[What the task requires]: The listing below is to be duplicated exactly, with every picture omitted.
+++ Task data
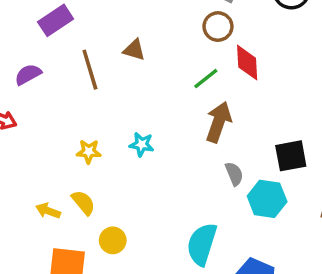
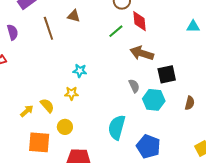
purple semicircle: (28, 74) -> (13, 32), turned 105
brown arrow: (219, 122) -> (142, 53), moved, turned -90
yellow star: (89, 151) -> (71, 93), moved
yellow arrow: (48, 211) -> (27, 111), turned 120

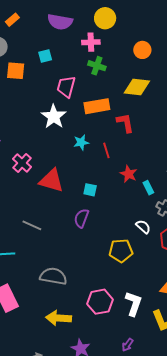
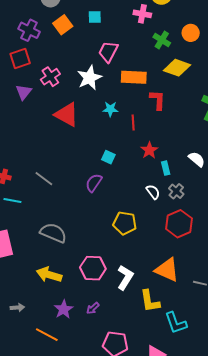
green cross: (97, 66) -> (162, 40), moved
orange square: (16, 71) -> (63, 25), turned 36
pink cross: (22, 163) -> (50, 77), moved
red triangle: (52, 180) -> (67, 115), moved
white semicircle: (143, 227) -> (153, 192), moved
purple arrow: (128, 345) -> (93, 308), moved

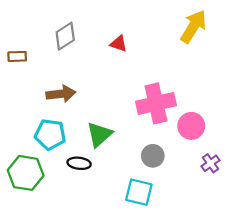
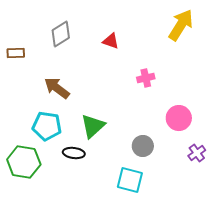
brown arrow: (61, 94) -> (57, 88), turned -136
pink cross: (156, 103) -> (146, 78), moved, size x0.5

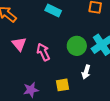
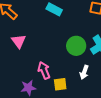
pink arrow: (43, 52) -> (44, 70), moved

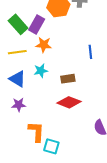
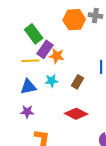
purple rectangle: (37, 24) -> (45, 49), moved
blue triangle: (17, 79) -> (28, 87), turned -48
brown rectangle: (68, 79) -> (78, 82), moved, turned -56

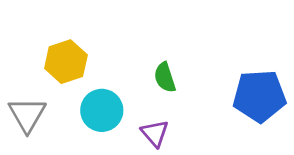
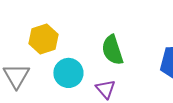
green semicircle: (165, 77) -> (112, 50), size x1.4

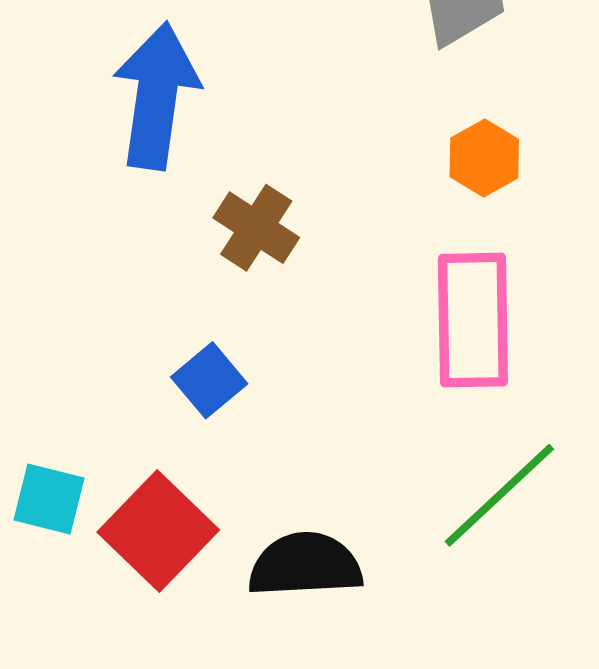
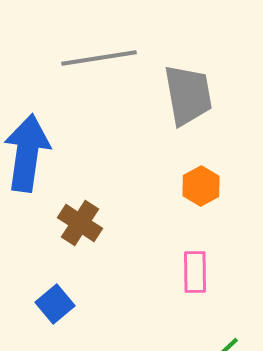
pink rectangle: (473, 320) -> (195, 272), size x0.6

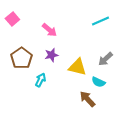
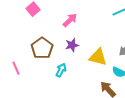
pink arrow: (49, 30) -> (70, 20), turned -84

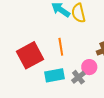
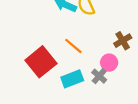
orange line: (61, 47) -> (73, 46), turned -30

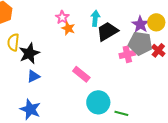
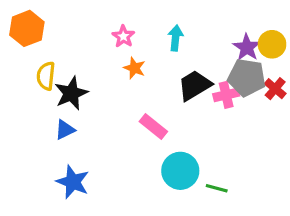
orange star: (68, 28) -> (134, 68), moved
black trapezoid: (107, 31) -> (195, 85), moved
blue triangle: (33, 76) -> (65, 130), moved

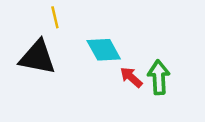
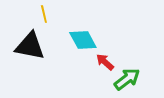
green arrow: (159, 77) -> (127, 79), moved, turned 56

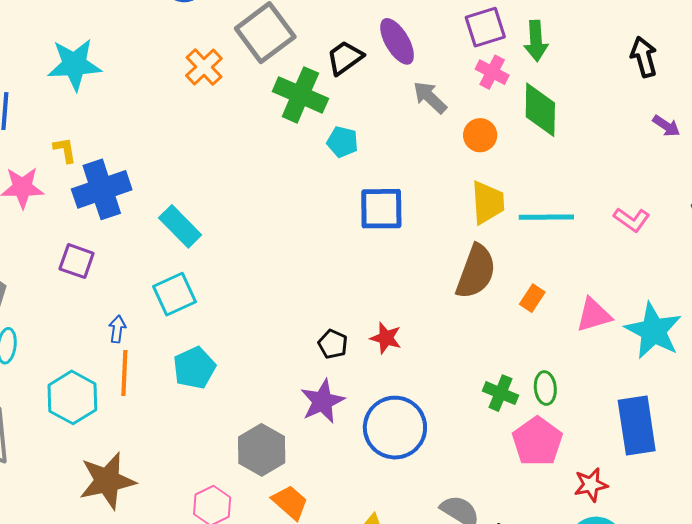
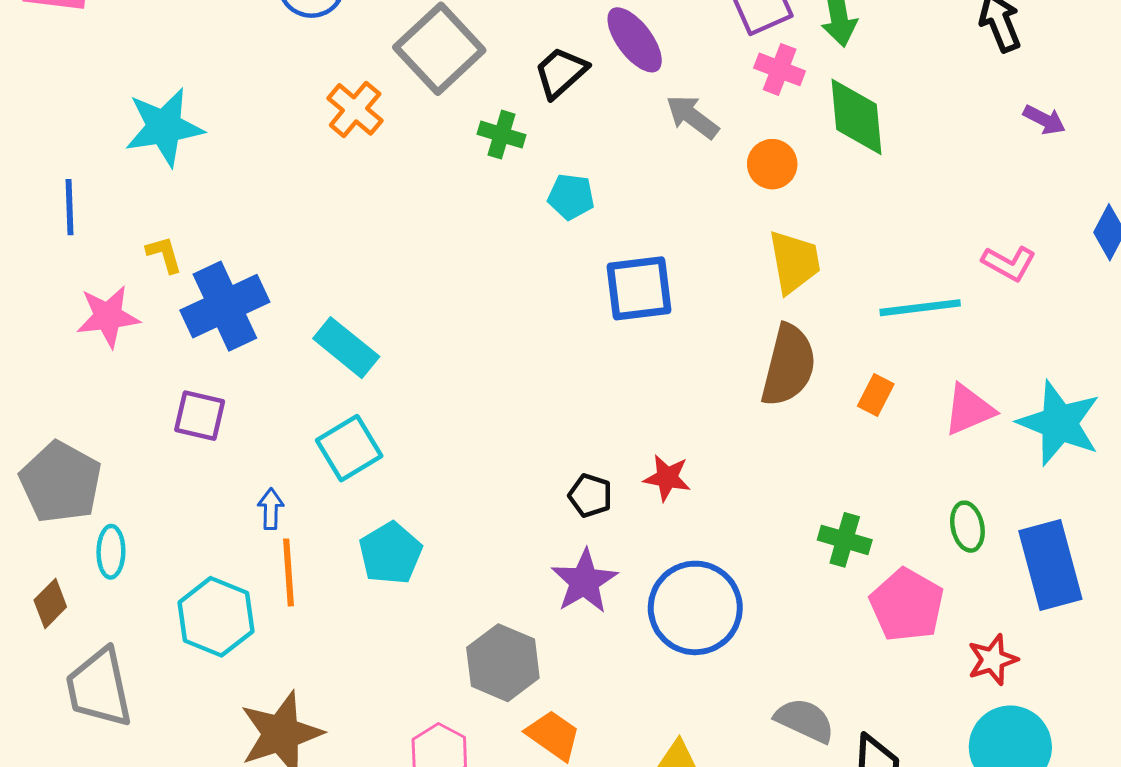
green cross: (300, 95) -> (501, 135), size x0.6
cyan line: (546, 217) -> (920, 308), moved
green ellipse: (545, 388) -> (967, 527), moved

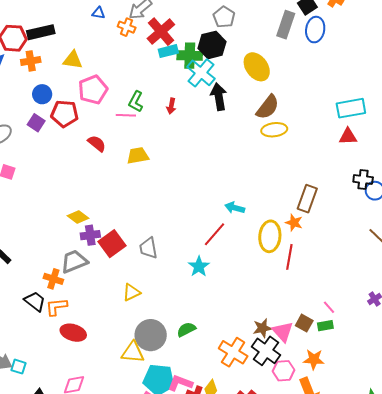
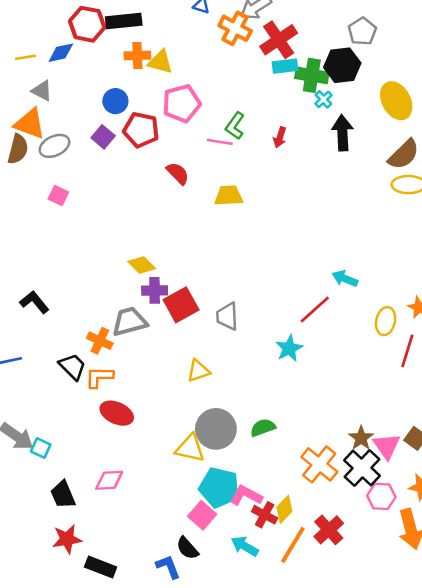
orange cross: (127, 27) -> (235, 28), size x1.4
orange cross: (31, 61) -> (137, 56), moved
cyan cross: (201, 73) -> (323, 99), size x0.5
yellow ellipse: (270, 236) -> (386, 321), size x0.7
brown star: (262, 328) -> (361, 438), turned -30

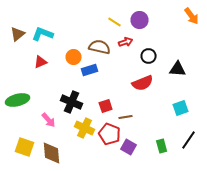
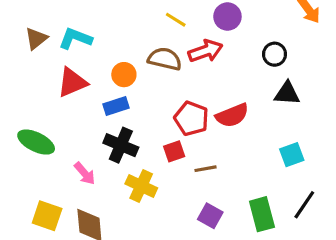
yellow line: (115, 22) -> (176, 20), moved
red arrow: (126, 42) -> (205, 51), size x1.5
black circle: (149, 56) -> (275, 54), moved
red triangle: (41, 62) -> (72, 82), size x1.5
blue rectangle: (90, 70) -> (116, 106), moved
green ellipse: (18, 100) -> (36, 142), turned 40
red pentagon: (110, 134) -> (191, 118), moved
green rectangle: (162, 146) -> (262, 214), size x1.5

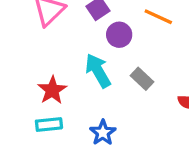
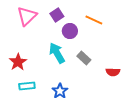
red star: (52, 90) -> (18, 62), moved

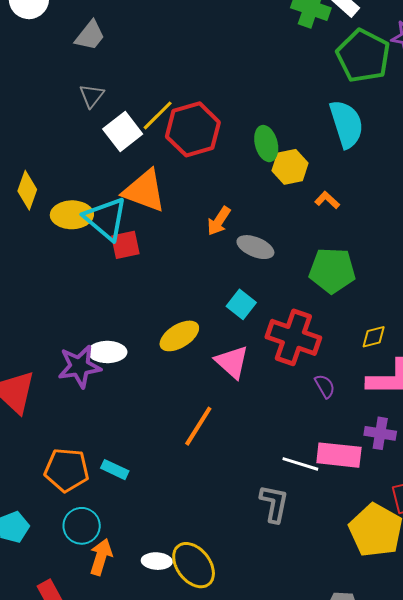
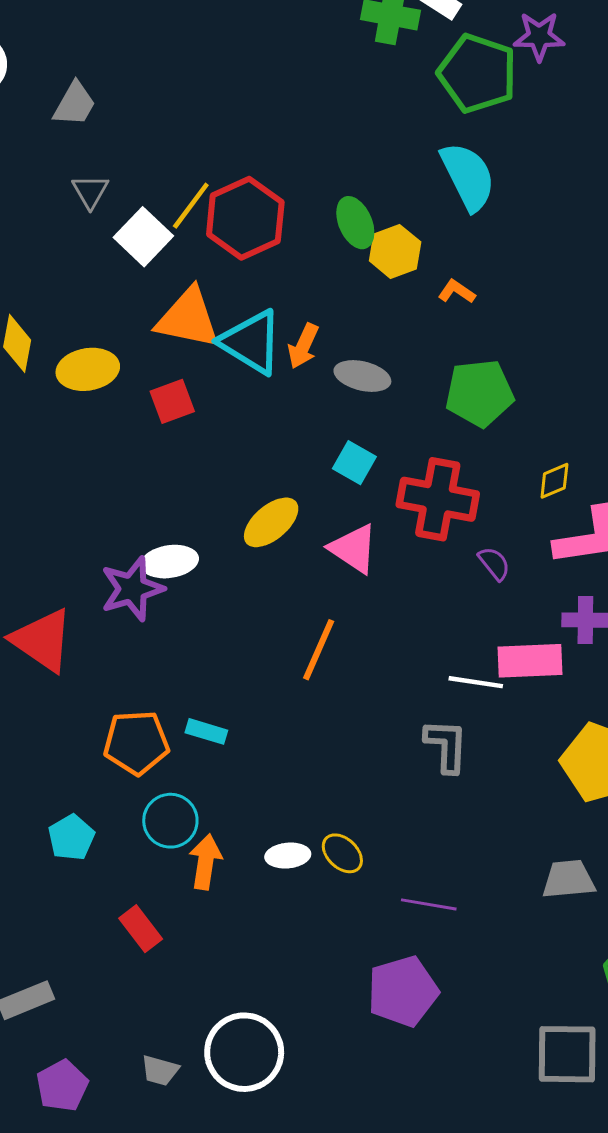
cyan triangle: (106, 219) -> (251, 342), moved
yellow ellipse: (194, 565) -> (342, 853), size x0.6

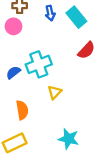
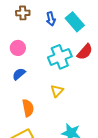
pink circle: (13, 26) -> (18, 48), moved
cyan cross: (39, 64) -> (60, 57), moved

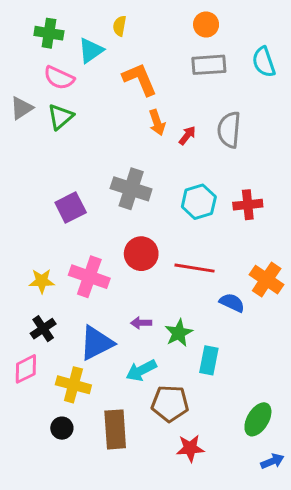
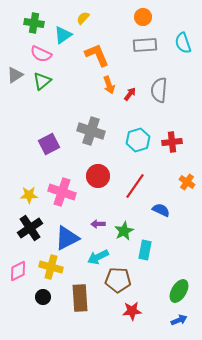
yellow semicircle: (120, 26) -> (83, 18), turned 32
red line: (195, 268) -> (135, 186), turned -64
orange cross: (267, 280) -> (187, 182), moved, size x0.7
black cross: (43, 329) -> (30, 228), size x1.4
pink diamond: (26, 369) -> (18, 271), moved
blue arrow: (272, 461) -> (179, 320), moved

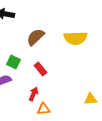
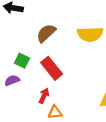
red rectangle: (41, 69) -> (52, 68), size x1.5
++++++
[Answer area]:
purple semicircle: (28, 74) -> (13, 32), turned 105
brown arrow: (219, 122) -> (142, 53), moved, turned -90
yellow star: (89, 151) -> (71, 93), moved
yellow arrow: (48, 211) -> (27, 111), turned 120

green cross: (97, 66) -> (162, 40), moved
orange square: (16, 71) -> (63, 25), turned 36
pink cross: (22, 163) -> (50, 77), moved
red triangle: (52, 180) -> (67, 115), moved
white semicircle: (143, 227) -> (153, 192), moved
purple arrow: (128, 345) -> (93, 308), moved

brown arrow: (61, 94) -> (57, 88), turned -136
pink cross: (156, 103) -> (146, 78), moved, size x0.5

pink arrow: (43, 52) -> (44, 70), moved

purple rectangle: (37, 24) -> (45, 49), moved
blue triangle: (17, 79) -> (28, 87), turned -48
brown rectangle: (68, 79) -> (78, 82), moved, turned -56

green semicircle: (165, 77) -> (112, 50), size x1.4

pink rectangle: (473, 320) -> (195, 272), size x0.6

pink arrow: (49, 30) -> (70, 20), turned -84

orange line: (61, 47) -> (73, 46), turned -30

orange star: (68, 28) -> (134, 68), moved
black trapezoid: (107, 31) -> (195, 85), moved
blue triangle: (33, 76) -> (65, 130), moved

green arrow: (159, 77) -> (127, 79), moved, turned 56

green cross: (300, 95) -> (501, 135), size x0.6
cyan line: (546, 217) -> (920, 308), moved
green ellipse: (545, 388) -> (967, 527), moved

orange cross: (127, 27) -> (235, 28), size x1.4
orange cross: (31, 61) -> (137, 56), moved
cyan cross: (201, 73) -> (323, 99), size x0.5
yellow ellipse: (270, 236) -> (386, 321), size x0.7
brown star: (262, 328) -> (361, 438), turned -30

yellow line: (115, 22) -> (176, 20), moved
red arrow: (126, 42) -> (205, 51), size x1.5
black circle: (149, 56) -> (275, 54), moved
red triangle: (41, 62) -> (72, 82), size x1.5
blue rectangle: (90, 70) -> (116, 106), moved
green ellipse: (18, 100) -> (36, 142), turned 40
red pentagon: (110, 134) -> (191, 118), moved
green rectangle: (162, 146) -> (262, 214), size x1.5

red star: (52, 90) -> (18, 62), moved

cyan triangle: (106, 219) -> (251, 342), moved
yellow ellipse: (194, 565) -> (342, 853), size x0.6

pink circle: (13, 26) -> (18, 48), moved
cyan cross: (39, 64) -> (60, 57), moved

yellow semicircle: (120, 26) -> (83, 18), turned 32
red line: (195, 268) -> (135, 186), turned -64
orange cross: (267, 280) -> (187, 182), moved, size x0.7
black cross: (43, 329) -> (30, 228), size x1.4
pink diamond: (26, 369) -> (18, 271), moved
blue arrow: (272, 461) -> (179, 320), moved

red rectangle: (41, 69) -> (52, 68), size x1.5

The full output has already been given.